▶ [HOW TO COMPLETE THIS TASK]:
For the entries that follow, set down each one exactly and drop any pictures.

[Building box mappings]
*** Begin section ***

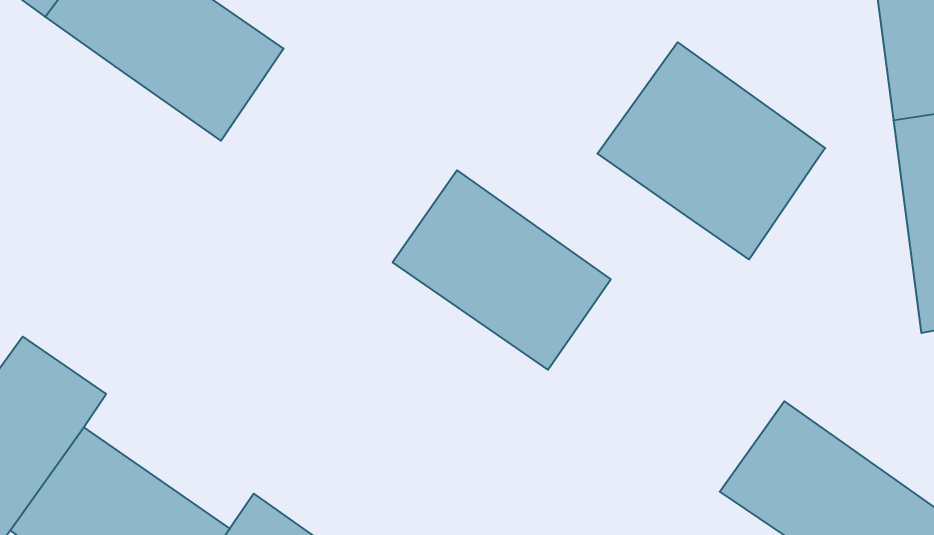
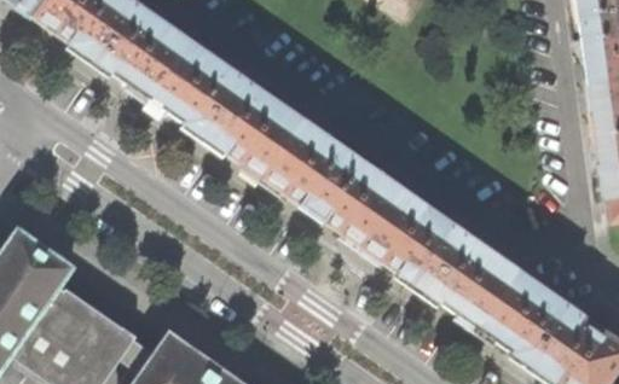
building: [597,42,825,259] -> none
building: none -> [150,40,305,180]
building: none -> [364,191,519,330]

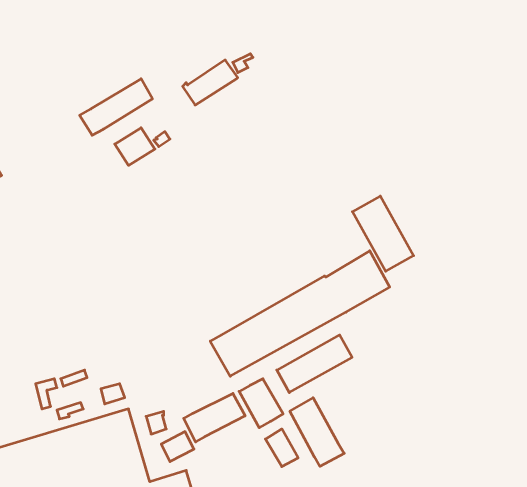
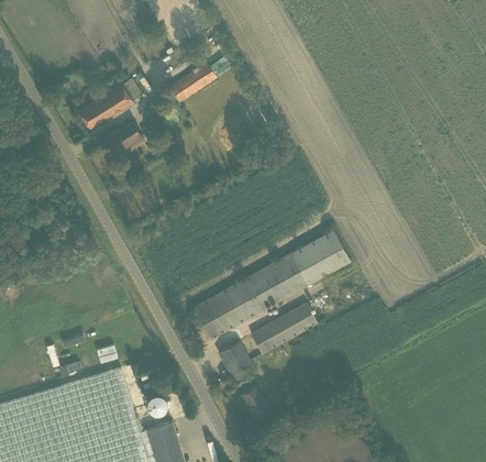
building: [352,196,414,271] -> none
building: [184,393,245,442] -> none
building: [290,398,344,466] -> none

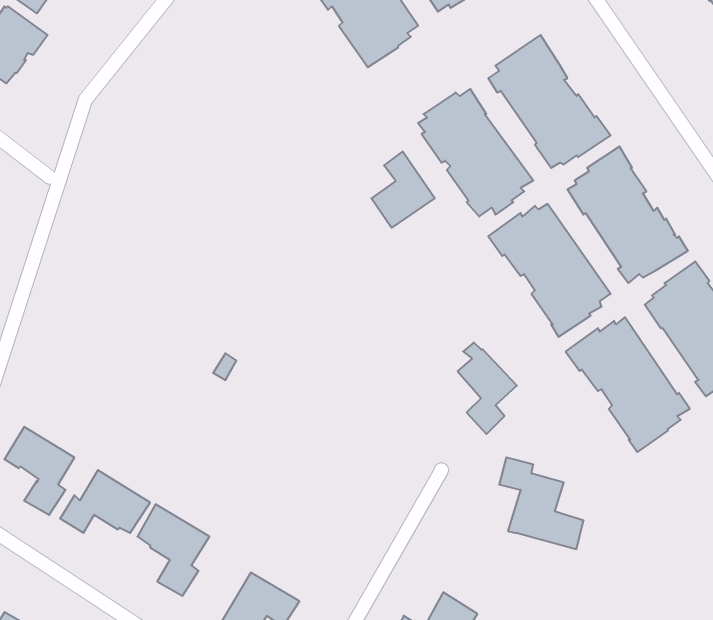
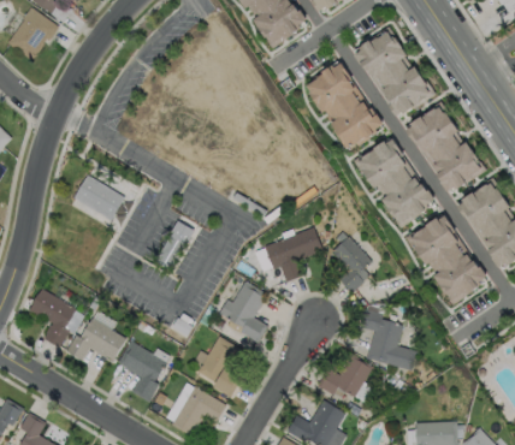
building: [371,151,435,228] -> none
building: none -> [72,174,124,220]
building: none -> [264,227,321,281]
building: none -> [219,280,267,343]
building: none -> [197,336,242,397]
building: none -> [318,355,373,397]

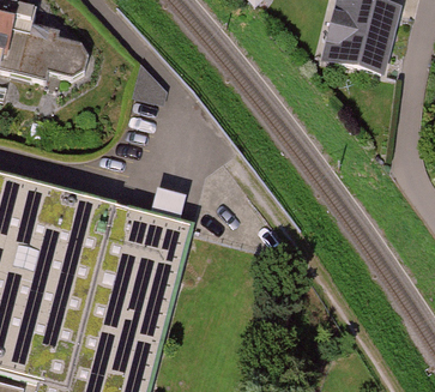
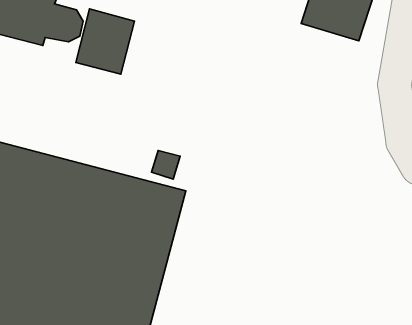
building: none -> [76,9,134,74]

*** End section ***

▶ [ANSWER TO THIS TASK]:
building: [597,42,825,259] -> none
building: none -> [150,40,305,180]
building: none -> [364,191,519,330]

building: [352,196,414,271] -> none
building: [184,393,245,442] -> none
building: [290,398,344,466] -> none

building: [371,151,435,228] -> none
building: none -> [72,174,124,220]
building: none -> [264,227,321,281]
building: none -> [219,280,267,343]
building: none -> [197,336,242,397]
building: none -> [318,355,373,397]

building: none -> [76,9,134,74]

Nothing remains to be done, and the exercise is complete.